== The input ==
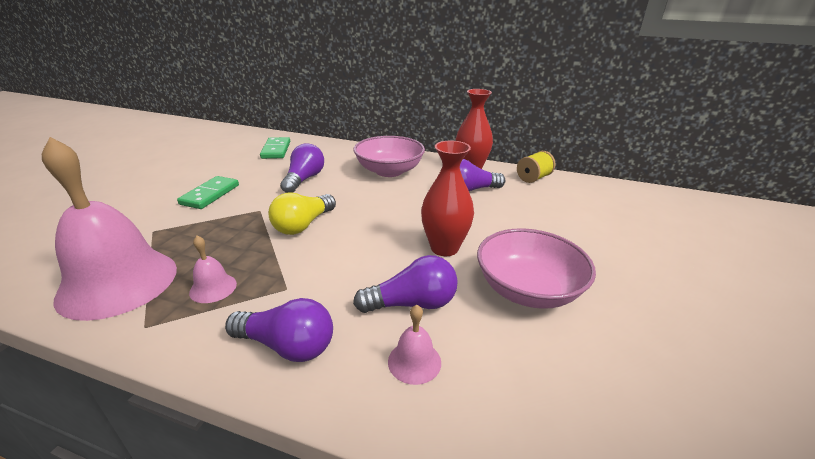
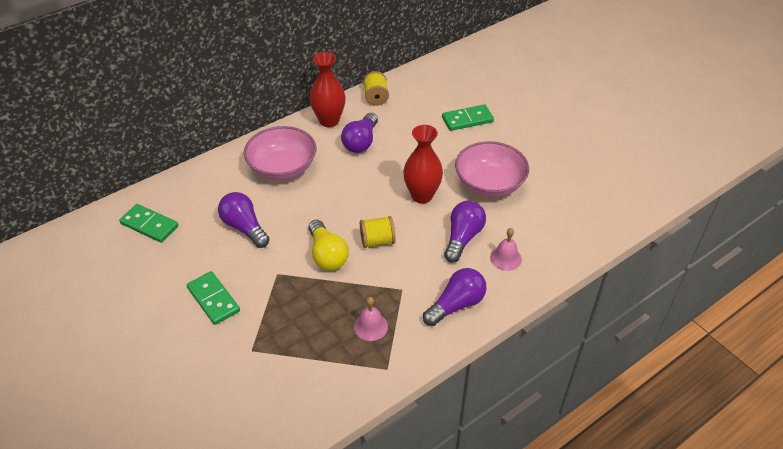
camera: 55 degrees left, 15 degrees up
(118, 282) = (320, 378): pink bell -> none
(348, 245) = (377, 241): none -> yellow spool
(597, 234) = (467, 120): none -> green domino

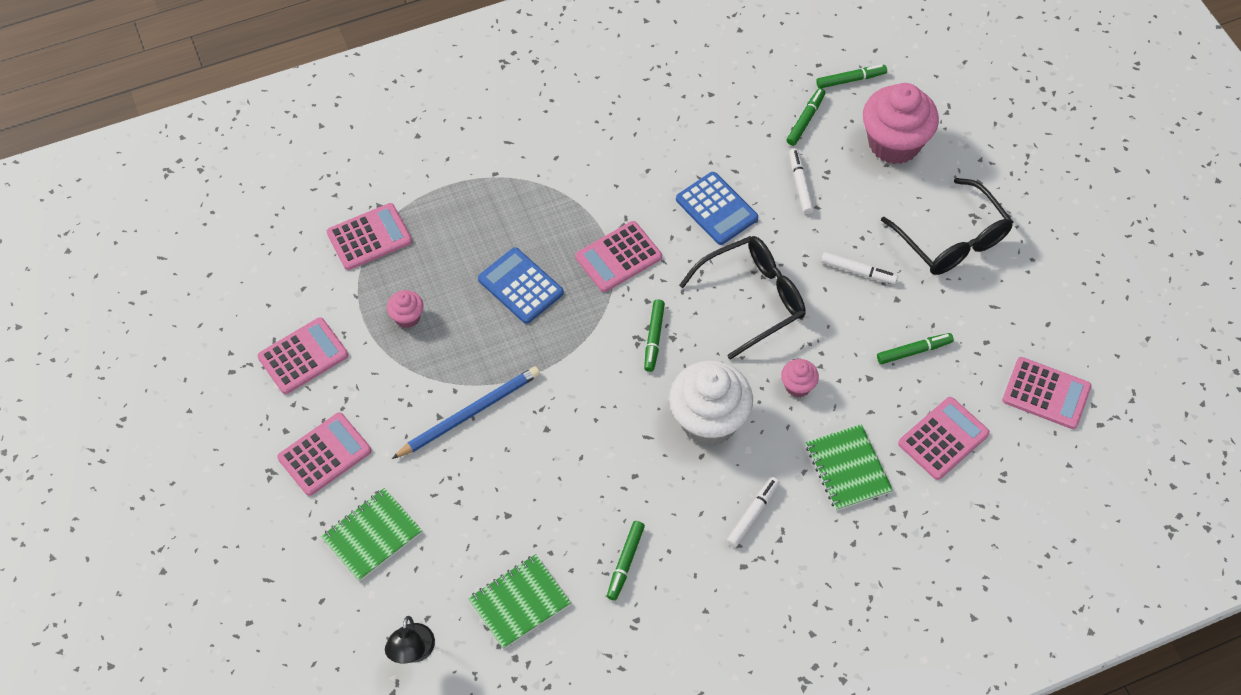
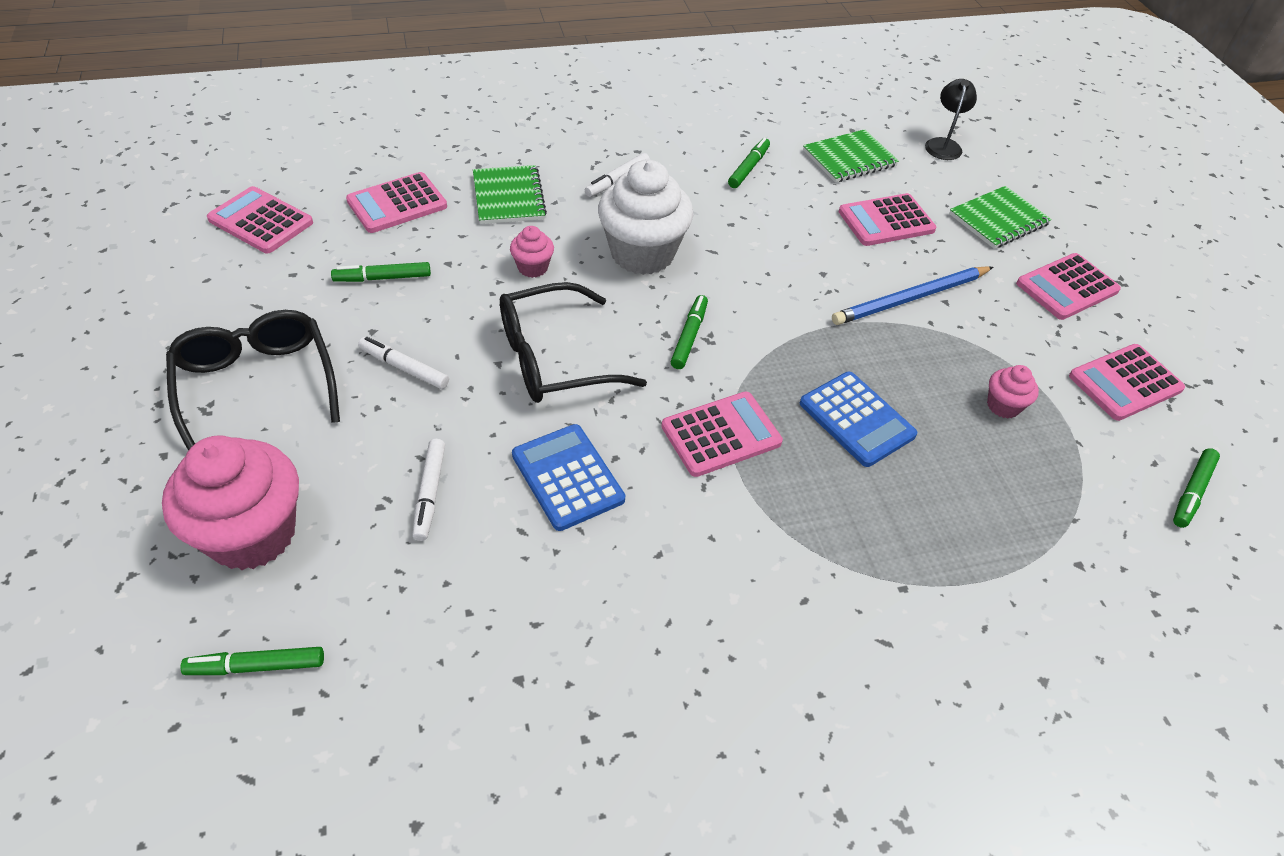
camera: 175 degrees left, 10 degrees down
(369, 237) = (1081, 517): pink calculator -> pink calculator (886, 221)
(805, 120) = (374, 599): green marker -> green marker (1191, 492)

== Task ==
Reproduce exactly, and only, the lines that begin at the one containing "(597, 234) = (467, 120): none -> green domino" and end with the final line of the data, both included, while omitting every picture.

== Written response ==
(597, 234) = (467, 120): none -> green domino

camera: 175 degrees left, 10 degrees down
(369, 237) = (1081, 517): pink calculator -> pink calculator (886, 221)
(805, 120) = (374, 599): green marker -> green marker (1191, 492)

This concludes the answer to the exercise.